Only the lines with the string "black" are needed; return each of them from the entries below.

═══ Dataset content

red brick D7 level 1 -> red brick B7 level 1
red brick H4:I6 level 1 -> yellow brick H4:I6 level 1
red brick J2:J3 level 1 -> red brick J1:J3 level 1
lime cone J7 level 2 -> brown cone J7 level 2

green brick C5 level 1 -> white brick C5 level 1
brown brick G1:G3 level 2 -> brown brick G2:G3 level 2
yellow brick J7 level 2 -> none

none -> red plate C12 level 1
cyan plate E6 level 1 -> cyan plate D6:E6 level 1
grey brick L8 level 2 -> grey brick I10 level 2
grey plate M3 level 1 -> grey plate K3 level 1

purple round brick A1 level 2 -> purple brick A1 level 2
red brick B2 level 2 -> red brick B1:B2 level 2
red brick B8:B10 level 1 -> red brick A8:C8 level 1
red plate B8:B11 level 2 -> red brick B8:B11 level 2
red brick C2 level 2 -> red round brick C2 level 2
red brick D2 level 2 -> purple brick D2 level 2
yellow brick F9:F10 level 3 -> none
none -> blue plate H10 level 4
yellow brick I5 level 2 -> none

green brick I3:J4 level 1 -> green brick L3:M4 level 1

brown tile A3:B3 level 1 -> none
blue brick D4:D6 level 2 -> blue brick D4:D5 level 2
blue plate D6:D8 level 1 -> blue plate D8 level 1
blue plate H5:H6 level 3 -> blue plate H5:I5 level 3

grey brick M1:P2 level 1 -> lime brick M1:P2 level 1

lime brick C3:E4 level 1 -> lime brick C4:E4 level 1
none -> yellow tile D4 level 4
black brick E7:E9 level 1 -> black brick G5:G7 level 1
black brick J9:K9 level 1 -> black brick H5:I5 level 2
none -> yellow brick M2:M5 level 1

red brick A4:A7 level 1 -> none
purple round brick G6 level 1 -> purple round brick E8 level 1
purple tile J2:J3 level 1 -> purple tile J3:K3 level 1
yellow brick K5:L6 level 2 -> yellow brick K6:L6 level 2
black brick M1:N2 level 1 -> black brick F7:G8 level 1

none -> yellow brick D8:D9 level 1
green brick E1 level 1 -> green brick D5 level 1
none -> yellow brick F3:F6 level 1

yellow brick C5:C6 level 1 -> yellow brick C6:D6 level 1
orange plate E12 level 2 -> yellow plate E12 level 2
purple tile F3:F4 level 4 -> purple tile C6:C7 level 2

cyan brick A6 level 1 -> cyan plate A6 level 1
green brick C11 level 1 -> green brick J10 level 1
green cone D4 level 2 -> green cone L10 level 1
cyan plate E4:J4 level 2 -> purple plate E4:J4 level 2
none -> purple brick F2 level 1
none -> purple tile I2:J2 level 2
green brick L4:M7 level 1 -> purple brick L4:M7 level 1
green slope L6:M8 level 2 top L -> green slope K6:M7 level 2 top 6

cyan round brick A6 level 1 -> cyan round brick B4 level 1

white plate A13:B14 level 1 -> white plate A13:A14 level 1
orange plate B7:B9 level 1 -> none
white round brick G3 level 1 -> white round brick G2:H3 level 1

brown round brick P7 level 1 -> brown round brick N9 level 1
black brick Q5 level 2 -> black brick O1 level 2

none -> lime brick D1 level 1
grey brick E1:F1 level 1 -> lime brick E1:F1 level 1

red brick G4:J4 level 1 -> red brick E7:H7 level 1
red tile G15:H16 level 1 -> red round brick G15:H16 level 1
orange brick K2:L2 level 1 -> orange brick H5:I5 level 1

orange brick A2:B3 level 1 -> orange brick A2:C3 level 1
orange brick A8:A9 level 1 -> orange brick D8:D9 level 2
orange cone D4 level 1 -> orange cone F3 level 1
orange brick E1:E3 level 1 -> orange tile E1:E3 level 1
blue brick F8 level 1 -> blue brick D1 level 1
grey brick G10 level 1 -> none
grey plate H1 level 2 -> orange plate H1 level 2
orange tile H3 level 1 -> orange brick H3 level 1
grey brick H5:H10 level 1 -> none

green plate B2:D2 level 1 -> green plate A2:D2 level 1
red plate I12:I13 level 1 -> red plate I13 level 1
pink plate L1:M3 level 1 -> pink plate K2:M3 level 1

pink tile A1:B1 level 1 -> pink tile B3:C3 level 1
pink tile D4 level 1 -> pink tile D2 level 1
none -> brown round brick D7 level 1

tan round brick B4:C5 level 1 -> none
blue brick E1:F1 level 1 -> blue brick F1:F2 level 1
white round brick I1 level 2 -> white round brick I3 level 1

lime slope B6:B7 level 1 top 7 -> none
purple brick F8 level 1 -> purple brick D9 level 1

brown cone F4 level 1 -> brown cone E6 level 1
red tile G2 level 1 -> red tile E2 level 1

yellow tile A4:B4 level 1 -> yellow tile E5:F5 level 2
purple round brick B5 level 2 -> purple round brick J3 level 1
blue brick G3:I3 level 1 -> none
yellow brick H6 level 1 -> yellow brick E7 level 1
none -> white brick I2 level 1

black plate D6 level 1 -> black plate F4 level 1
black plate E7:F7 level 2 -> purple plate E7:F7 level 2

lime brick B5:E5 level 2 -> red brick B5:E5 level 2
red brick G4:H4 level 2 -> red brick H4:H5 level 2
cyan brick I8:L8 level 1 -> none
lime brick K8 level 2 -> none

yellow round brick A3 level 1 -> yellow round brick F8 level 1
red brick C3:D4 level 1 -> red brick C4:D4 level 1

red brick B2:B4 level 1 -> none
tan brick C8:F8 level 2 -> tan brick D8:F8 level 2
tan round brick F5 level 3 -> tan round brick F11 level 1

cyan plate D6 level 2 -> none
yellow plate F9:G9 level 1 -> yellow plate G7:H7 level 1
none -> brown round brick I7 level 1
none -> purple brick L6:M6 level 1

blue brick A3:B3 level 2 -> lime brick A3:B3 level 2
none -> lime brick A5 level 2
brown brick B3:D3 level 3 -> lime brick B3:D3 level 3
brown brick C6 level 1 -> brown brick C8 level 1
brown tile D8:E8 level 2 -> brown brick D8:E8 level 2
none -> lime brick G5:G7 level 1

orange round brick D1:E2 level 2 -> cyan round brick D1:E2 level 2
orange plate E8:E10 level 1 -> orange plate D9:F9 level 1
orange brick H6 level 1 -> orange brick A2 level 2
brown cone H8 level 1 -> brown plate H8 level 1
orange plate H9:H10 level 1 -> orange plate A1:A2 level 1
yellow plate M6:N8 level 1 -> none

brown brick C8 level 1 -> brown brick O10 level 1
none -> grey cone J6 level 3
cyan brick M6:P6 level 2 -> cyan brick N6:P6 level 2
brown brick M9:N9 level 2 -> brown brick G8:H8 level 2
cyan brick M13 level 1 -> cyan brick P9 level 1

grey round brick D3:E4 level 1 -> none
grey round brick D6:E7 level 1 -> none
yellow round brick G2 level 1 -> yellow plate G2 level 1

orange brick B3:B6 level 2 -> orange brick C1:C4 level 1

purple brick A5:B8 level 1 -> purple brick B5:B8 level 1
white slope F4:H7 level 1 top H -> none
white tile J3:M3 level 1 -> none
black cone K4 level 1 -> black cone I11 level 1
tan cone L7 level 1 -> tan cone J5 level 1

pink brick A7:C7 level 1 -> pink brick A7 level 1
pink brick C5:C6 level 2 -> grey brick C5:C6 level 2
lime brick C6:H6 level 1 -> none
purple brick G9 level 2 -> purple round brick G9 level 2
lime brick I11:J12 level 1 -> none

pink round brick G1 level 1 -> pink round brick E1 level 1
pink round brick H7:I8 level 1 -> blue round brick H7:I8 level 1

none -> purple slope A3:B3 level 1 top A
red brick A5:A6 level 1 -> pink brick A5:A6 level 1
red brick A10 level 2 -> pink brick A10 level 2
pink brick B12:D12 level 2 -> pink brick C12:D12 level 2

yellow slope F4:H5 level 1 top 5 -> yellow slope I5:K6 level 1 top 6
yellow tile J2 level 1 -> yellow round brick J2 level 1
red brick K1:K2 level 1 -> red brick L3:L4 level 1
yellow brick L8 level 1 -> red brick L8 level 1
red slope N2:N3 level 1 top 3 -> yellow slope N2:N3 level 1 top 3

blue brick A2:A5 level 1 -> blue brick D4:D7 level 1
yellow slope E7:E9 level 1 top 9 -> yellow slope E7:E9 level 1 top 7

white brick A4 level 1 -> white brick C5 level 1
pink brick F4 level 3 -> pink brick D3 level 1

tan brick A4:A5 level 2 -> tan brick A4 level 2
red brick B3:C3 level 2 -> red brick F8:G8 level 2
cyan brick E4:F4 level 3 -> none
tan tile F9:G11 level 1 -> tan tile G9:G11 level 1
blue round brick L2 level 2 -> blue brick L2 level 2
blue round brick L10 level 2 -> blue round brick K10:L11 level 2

══════

* _Written solution_:
black brick E7:E9 level 1 -> black brick G5:G7 level 1
black brick J9:K9 level 1 -> black brick H5:I5 level 2
black brick M1:N2 level 1 -> black brick F7:G8 level 1
black brick Q5 level 2 -> black brick O1 level 2
black plate D6 level 1 -> black plate F4 level 1
black plate E7:F7 level 2 -> purple plate E7:F7 level 2
black cone K4 level 1 -> black cone I11 level 1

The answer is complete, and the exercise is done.